Records contained in a dataset:
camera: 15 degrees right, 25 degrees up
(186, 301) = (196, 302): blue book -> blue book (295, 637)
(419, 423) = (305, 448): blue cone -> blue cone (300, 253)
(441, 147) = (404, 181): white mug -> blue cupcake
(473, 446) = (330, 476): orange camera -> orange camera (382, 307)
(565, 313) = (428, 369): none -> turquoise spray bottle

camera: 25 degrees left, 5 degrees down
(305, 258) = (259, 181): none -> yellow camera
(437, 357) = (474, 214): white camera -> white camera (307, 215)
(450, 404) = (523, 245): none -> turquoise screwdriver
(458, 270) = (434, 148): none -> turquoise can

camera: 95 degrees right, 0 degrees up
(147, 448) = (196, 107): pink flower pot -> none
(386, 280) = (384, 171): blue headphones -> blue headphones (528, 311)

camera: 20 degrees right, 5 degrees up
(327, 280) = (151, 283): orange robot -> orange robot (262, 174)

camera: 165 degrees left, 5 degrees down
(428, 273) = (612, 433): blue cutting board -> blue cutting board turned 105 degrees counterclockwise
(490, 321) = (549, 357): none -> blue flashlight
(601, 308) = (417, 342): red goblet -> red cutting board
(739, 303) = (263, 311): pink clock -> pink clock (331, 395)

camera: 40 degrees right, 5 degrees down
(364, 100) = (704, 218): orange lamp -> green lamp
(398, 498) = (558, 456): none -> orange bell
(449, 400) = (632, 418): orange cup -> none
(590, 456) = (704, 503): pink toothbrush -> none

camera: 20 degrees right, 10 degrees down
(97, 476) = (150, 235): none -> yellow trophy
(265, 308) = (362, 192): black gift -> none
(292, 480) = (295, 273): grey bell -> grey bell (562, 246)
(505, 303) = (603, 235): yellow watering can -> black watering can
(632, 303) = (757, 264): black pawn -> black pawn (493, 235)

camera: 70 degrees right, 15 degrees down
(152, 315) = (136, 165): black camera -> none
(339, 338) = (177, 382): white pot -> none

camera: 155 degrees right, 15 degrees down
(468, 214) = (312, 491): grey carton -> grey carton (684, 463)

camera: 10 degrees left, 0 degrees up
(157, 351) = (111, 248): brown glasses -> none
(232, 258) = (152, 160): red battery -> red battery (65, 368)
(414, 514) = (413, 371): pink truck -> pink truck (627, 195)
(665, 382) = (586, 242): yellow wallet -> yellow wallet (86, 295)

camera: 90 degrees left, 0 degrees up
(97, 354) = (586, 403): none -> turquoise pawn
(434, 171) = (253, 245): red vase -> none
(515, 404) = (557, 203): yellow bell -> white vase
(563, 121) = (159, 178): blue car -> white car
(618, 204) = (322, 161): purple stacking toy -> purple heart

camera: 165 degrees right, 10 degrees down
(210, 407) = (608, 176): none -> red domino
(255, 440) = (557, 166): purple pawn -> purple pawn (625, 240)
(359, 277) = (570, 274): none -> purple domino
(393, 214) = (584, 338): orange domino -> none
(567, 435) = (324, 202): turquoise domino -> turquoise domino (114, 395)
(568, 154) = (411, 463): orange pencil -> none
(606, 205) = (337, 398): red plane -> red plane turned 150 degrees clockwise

### [TASK TO COMPLETE]
In the records above, find the line with "camera: 165 degrees left, 5 degrees down"; write out exactly that line and each one after it, stopping after the line with "camera: 70 degrees right, 15 degrees down".

### [REPLY]
camera: 165 degrees left, 5 degrees down
(428, 273) = (612, 433): blue cutting board -> blue cutting board turned 105 degrees counterclockwise
(490, 321) = (549, 357): none -> blue flashlight
(601, 308) = (417, 342): red goblet -> red cutting board
(739, 303) = (263, 311): pink clock -> pink clock (331, 395)

camera: 40 degrees right, 5 degrees down
(364, 100) = (704, 218): orange lamp -> green lamp
(398, 498) = (558, 456): none -> orange bell
(449, 400) = (632, 418): orange cup -> none
(590, 456) = (704, 503): pink toothbrush -> none

camera: 20 degrees right, 10 degrees down
(97, 476) = (150, 235): none -> yellow trophy
(265, 308) = (362, 192): black gift -> none
(292, 480) = (295, 273): grey bell -> grey bell (562, 246)
(505, 303) = (603, 235): yellow watering can -> black watering can
(632, 303) = (757, 264): black pawn -> black pawn (493, 235)

camera: 70 degrees right, 15 degrees down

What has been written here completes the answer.